- **Work instruction**:
Which lines of the data below contain "strawberry"? Please show them all.

Object state comparisons:
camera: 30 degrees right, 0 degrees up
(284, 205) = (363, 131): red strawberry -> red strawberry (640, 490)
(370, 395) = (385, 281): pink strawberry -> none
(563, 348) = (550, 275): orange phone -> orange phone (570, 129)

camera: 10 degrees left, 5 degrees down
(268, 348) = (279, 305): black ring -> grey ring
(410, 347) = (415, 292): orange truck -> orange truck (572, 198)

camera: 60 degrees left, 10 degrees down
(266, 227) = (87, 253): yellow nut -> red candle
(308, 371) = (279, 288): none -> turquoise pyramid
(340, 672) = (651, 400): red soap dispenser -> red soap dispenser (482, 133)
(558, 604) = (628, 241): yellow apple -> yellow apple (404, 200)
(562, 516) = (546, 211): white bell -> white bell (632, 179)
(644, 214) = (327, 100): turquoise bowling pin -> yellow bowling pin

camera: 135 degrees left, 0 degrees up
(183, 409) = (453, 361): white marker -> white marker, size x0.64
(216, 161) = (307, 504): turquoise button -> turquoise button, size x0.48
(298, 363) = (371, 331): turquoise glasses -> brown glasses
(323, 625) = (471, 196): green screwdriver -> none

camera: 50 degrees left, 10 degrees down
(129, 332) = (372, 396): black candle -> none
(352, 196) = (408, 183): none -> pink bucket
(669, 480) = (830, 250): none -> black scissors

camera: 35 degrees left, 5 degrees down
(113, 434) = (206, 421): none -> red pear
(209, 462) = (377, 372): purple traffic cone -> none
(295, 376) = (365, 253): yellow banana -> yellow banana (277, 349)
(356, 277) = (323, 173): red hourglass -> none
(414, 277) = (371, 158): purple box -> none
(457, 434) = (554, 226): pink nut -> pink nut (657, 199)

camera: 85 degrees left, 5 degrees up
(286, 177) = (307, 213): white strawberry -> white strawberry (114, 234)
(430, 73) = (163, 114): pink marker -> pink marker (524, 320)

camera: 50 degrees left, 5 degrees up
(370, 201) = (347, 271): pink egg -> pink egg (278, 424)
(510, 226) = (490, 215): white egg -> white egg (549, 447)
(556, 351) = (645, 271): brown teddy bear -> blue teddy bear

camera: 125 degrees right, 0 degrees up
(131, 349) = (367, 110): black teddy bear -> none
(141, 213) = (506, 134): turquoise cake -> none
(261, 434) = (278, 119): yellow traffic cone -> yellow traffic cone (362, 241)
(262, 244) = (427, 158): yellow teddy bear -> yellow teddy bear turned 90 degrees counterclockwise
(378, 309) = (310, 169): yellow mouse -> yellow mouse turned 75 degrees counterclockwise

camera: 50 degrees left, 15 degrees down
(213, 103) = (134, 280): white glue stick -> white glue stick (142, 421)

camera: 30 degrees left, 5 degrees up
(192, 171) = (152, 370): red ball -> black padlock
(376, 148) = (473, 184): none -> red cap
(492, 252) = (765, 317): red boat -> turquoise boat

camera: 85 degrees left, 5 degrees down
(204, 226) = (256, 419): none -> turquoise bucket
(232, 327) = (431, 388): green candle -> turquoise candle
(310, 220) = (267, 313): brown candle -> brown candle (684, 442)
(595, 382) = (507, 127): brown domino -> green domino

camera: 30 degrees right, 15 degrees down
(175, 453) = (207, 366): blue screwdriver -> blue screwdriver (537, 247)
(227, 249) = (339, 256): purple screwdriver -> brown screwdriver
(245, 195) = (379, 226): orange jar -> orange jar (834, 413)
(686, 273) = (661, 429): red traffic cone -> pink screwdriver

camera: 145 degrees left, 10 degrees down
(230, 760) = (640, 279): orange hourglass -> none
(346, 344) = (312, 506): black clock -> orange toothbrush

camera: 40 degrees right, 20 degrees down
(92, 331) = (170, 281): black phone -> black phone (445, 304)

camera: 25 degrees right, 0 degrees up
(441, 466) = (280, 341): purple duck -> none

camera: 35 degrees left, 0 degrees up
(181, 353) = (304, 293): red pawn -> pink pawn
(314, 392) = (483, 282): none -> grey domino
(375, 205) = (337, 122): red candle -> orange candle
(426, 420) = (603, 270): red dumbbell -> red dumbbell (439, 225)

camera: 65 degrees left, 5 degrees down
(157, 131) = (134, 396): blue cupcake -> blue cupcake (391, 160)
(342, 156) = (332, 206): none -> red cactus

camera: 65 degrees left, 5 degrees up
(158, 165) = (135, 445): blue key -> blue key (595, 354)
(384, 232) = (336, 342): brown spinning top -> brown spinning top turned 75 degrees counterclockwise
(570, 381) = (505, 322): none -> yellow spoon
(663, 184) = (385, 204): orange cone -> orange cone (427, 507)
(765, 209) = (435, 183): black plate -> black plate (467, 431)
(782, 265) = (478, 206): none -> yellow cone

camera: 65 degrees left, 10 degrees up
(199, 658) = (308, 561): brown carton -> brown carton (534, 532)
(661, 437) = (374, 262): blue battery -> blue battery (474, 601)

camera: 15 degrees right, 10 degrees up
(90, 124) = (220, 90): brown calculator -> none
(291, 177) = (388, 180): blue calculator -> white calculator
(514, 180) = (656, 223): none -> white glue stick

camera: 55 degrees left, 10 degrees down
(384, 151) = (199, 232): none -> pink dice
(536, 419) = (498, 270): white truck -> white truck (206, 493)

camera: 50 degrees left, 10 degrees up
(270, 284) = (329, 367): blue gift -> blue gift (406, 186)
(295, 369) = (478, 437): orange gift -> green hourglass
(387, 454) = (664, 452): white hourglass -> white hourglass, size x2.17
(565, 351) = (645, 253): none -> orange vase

- **Answer space**:
(284, 205) = (363, 131): red strawberry -> red strawberry (640, 490)
(370, 395) = (385, 281): pink strawberry -> none
(286, 177) = (307, 213): white strawberry -> white strawberry (114, 234)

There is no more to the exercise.